§ **Aim of the task**
Write out every record exactly as it appears. Skip the pictures.

§ **Information**

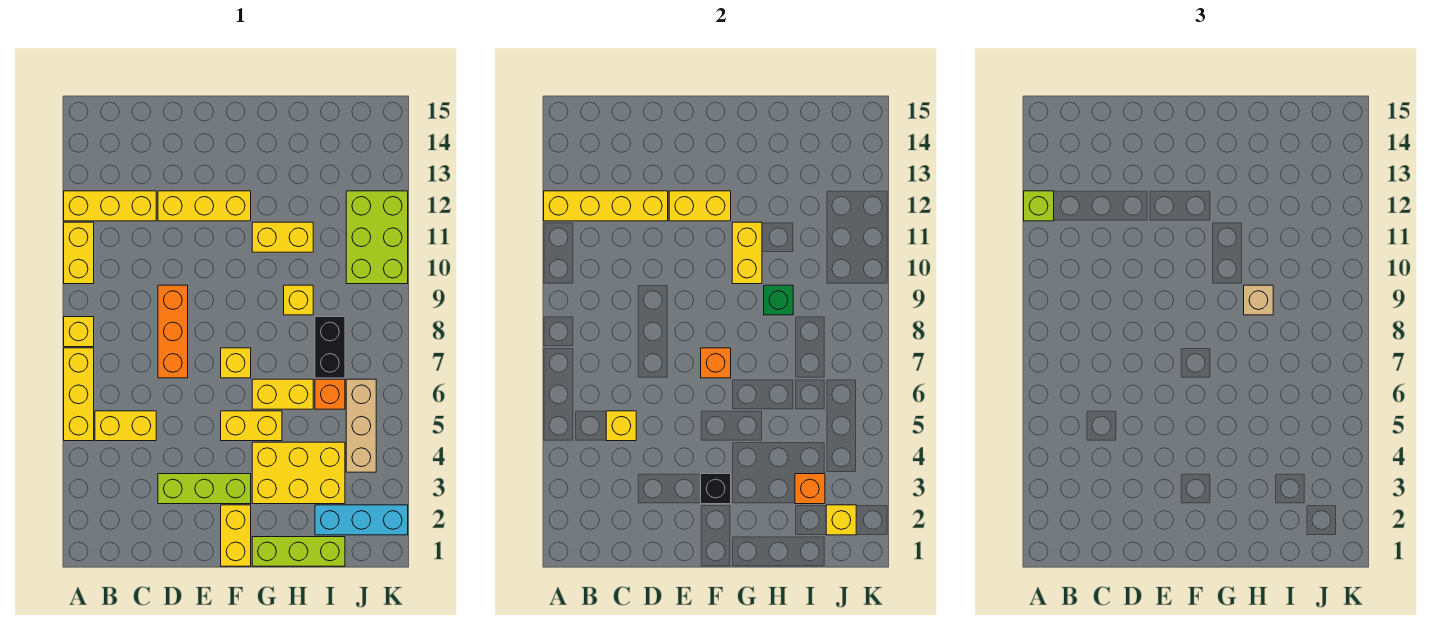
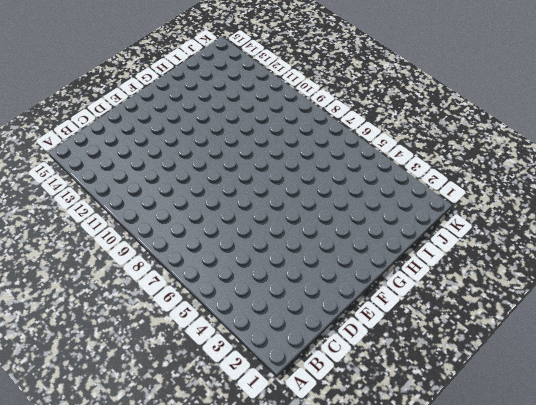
none -> yellow brick A5:A7 level 1
none -> yellow brick A8 level 1
none -> yellow brick A10:A11 level 1
none -> yellow brick A12:C12 level 1

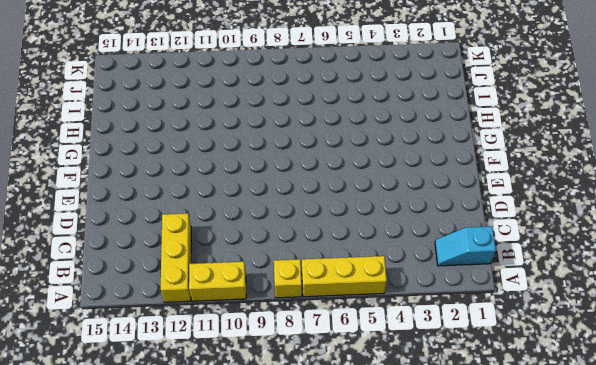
cyan slope B1:B2 level 1 top 1 -> none
none -> yellow brick B5:C5 level 1
none -> lime brick D3:F3 level 1
none -> orange brick D7:D9 level 1
none -> yellow brick D12:F12 level 1

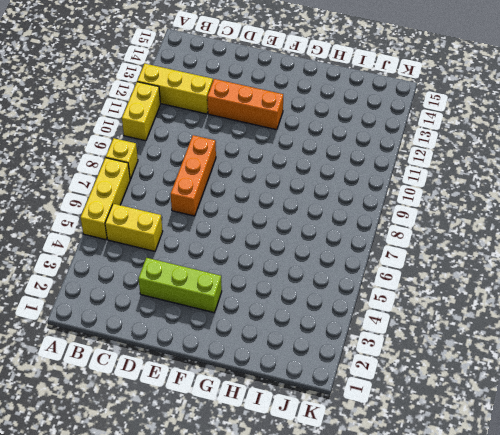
orange brick D12:F12 level 1 -> yellow brick D12:F12 level 1
none -> yellow brick F1:F2 level 1
none -> yellow brick F5:G5 level 1
none -> yellow brick F7 level 1
none -> lime brick G1:I1 level 1

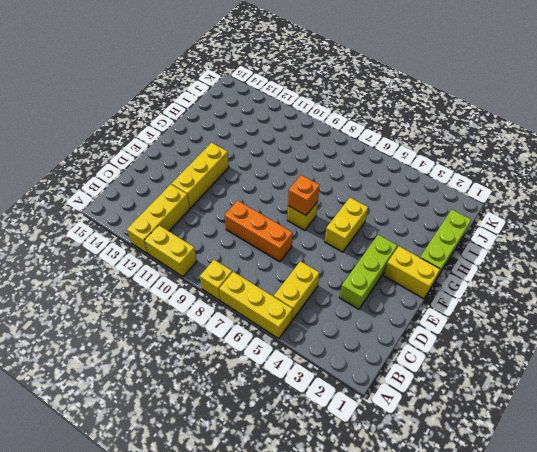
none -> yellow brick G3:I4 level 1
none -> yellow brick G6:H6 level 1
none -> yellow brick G11:H11 level 1
none -> yellow brick H9 level 1

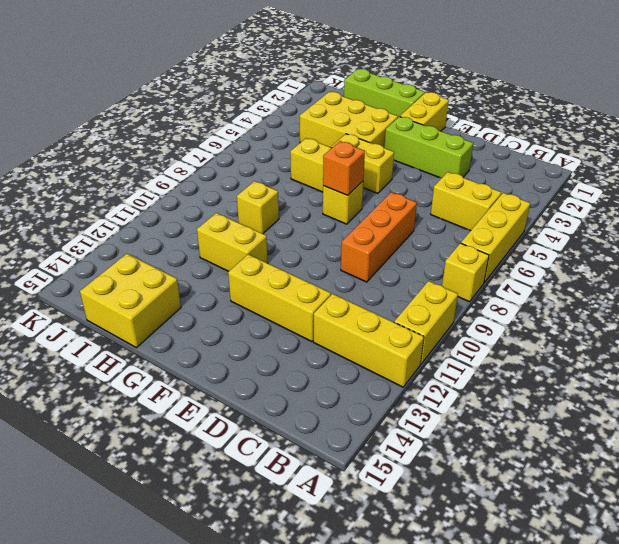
yellow brick H14:I15 level 1 -> none
none -> cyan brick I2:K2 level 1
none -> orange brick I6 level 1
none -> black brick I7:I8 level 1
none -> tan brick J4:J6 level 1

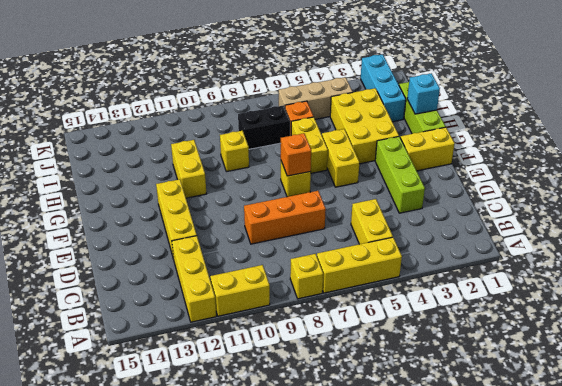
cyan brick H1 level 2 -> none
none -> lime brick J10:K12 level 1
none -> yellow brick A12:D12 level 2
none -> yellow brick C5 level 2
none -> yellow brick E12:F12 level 2

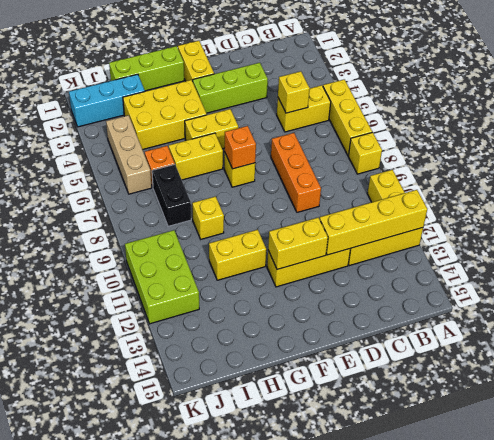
none -> black brick F3 level 2
none -> yellow brick G10:G11 level 2
none -> green brick H9 level 2
none -> orange brick I3 level 2

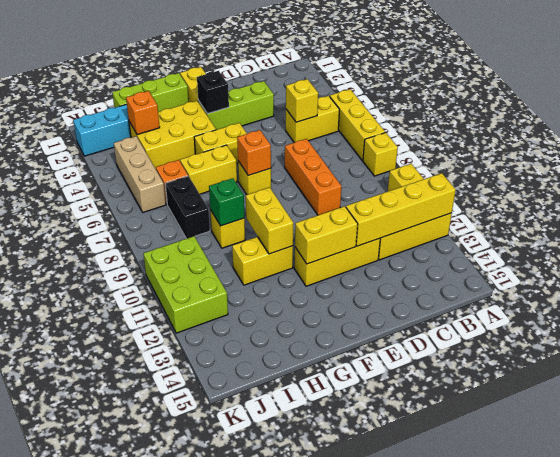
none -> yellow brick J2 level 2
none -> lime brick A12 level 3
none -> tan brick H9 level 3

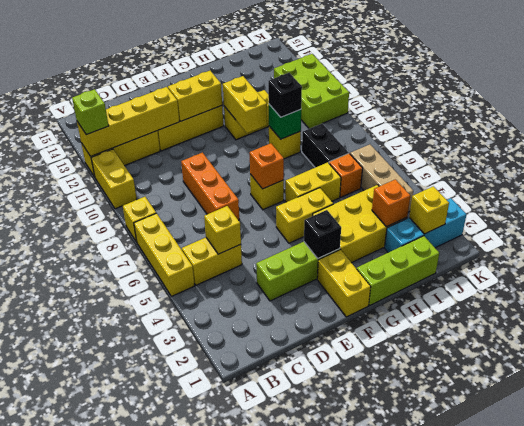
black brick H9 level 3 -> tan brick H9 level 3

§ **Task output**
none -> yellow brick A5:A7 level 1
none -> yellow brick A8 level 1
none -> yellow brick A10:A11 level 1
none -> yellow brick A12:C12 level 1

cyan slope B1:B2 level 1 top 1 -> none
none -> yellow brick B5:C5 level 1
none -> lime brick D3:F3 level 1
none -> orange brick D7:D9 level 1
none -> yellow brick D12:F12 level 1

orange brick D12:F12 level 1 -> yellow brick D12:F12 level 1
none -> yellow brick F1:F2 level 1
none -> yellow brick F5:G5 level 1
none -> yellow brick F7 level 1
none -> lime brick G1:I1 level 1

none -> yellow brick G3:I4 level 1
none -> yellow brick G6:H6 level 1
none -> yellow brick G11:H11 level 1
none -> yellow brick H9 level 1

yellow brick H14:I15 level 1 -> none
none -> cyan brick I2:K2 level 1
none -> orange brick I6 level 1
none -> black brick I7:I8 level 1
none -> tan brick J4:J6 level 1

cyan brick H1 level 2 -> none
none -> lime brick J10:K12 level 1
none -> yellow brick A12:D12 level 2
none -> yellow brick C5 level 2
none -> yellow brick E12:F12 level 2

none -> black brick F3 level 2
none -> yellow brick G10:G11 level 2
none -> green brick H9 level 2
none -> orange brick I3 level 2

none -> yellow brick J2 level 2
none -> lime brick A12 level 3
none -> tan brick H9 level 3

black brick H9 level 3 -> tan brick H9 level 3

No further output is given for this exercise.